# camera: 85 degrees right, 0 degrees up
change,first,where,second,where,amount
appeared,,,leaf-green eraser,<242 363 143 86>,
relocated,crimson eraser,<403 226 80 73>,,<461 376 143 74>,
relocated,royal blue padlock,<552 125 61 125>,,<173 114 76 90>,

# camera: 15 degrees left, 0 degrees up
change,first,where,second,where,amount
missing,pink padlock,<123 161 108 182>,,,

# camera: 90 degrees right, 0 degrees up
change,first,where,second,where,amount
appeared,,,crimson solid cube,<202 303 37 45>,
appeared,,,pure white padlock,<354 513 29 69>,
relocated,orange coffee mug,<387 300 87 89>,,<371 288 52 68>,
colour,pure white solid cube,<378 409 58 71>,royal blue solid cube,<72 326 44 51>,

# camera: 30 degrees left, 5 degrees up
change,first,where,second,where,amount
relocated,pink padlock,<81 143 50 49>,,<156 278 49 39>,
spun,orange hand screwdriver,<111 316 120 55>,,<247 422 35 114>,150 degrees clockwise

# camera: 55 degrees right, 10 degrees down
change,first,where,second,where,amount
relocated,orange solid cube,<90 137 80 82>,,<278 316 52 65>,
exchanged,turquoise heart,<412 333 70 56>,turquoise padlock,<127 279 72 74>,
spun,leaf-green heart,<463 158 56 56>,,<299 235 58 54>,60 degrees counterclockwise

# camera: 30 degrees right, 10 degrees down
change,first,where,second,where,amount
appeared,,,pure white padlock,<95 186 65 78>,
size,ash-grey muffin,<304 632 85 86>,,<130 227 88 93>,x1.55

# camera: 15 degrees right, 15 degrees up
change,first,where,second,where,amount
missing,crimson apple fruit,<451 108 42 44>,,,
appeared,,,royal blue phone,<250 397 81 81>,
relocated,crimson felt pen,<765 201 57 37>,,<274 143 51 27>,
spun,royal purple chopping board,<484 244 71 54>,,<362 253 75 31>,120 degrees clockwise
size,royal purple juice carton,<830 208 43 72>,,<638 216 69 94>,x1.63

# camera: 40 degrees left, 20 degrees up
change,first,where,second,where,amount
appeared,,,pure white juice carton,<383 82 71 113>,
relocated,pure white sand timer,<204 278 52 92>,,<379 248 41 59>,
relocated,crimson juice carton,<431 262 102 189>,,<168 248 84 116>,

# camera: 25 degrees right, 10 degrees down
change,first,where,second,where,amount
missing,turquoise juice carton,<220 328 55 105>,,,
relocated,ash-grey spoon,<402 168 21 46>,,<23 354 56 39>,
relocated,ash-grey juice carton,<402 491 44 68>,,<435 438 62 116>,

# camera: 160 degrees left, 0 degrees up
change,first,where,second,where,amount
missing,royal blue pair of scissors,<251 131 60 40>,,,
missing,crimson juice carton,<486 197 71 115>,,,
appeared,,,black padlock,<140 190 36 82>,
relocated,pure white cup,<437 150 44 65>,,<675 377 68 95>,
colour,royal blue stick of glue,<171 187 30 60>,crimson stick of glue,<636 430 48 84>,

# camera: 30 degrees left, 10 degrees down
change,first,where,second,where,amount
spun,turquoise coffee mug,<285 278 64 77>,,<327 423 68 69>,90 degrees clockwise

+--

Activity = Wherever the line holding "appeared,,,leaf-green eraser,<242 363" falls in the entries above, copy exactly from it through the line holding "relocated,ash-grey juice carton,<402", inclusive, and add nothing.

Task answer =
appeared,,,leaf-green eraser,<242 363 143 86>,
relocated,crimson eraser,<403 226 80 73>,,<461 376 143 74>,
relocated,royal blue padlock,<552 125 61 125>,,<173 114 76 90>,

# camera: 15 degrees left, 0 degrees up
change,first,where,second,where,amount
missing,pink padlock,<123 161 108 182>,,,

# camera: 90 degrees right, 0 degrees up
change,first,where,second,where,amount
appeared,,,crimson solid cube,<202 303 37 45>,
appeared,,,pure white padlock,<354 513 29 69>,
relocated,orange coffee mug,<387 300 87 89>,,<371 288 52 68>,
colour,pure white solid cube,<378 409 58 71>,royal blue solid cube,<72 326 44 51>,

# camera: 30 degrees left, 5 degrees up
change,first,where,second,where,amount
relocated,pink padlock,<81 143 50 49>,,<156 278 49 39>,
spun,orange hand screwdriver,<111 316 120 55>,,<247 422 35 114>,150 degrees clockwise

# camera: 55 degrees right, 10 degrees down
change,first,where,second,where,amount
relocated,orange solid cube,<90 137 80 82>,,<278 316 52 65>,
exchanged,turquoise heart,<412 333 70 56>,turquoise padlock,<127 279 72 74>,
spun,leaf-green heart,<463 158 56 56>,,<299 235 58 54>,60 degrees counterclockwise

# camera: 30 degrees right, 10 degrees down
change,first,where,second,where,amount
appeared,,,pure white padlock,<95 186 65 78>,
size,ash-grey muffin,<304 632 85 86>,,<130 227 88 93>,x1.55

# camera: 15 degrees right, 15 degrees up
change,first,where,second,where,amount
missing,crimson apple fruit,<451 108 42 44>,,,
appeared,,,royal blue phone,<250 397 81 81>,
relocated,crimson felt pen,<765 201 57 37>,,<274 143 51 27>,
spun,royal purple chopping board,<484 244 71 54>,,<362 253 75 31>,120 degrees clockwise
size,royal purple juice carton,<830 208 43 72>,,<638 216 69 94>,x1.63

# camera: 40 degrees left, 20 degrees up
change,first,where,second,where,amount
appeared,,,pure white juice carton,<383 82 71 113>,
relocated,pure white sand timer,<204 278 52 92>,,<379 248 41 59>,
relocated,crimson juice carton,<431 262 102 189>,,<168 248 84 116>,

# camera: 25 degrees right, 10 degrees down
change,first,where,second,where,amount
missing,turquoise juice carton,<220 328 55 105>,,,
relocated,ash-grey spoon,<402 168 21 46>,,<23 354 56 39>,
relocated,ash-grey juice carton,<402 491 44 68>,,<435 438 62 116>,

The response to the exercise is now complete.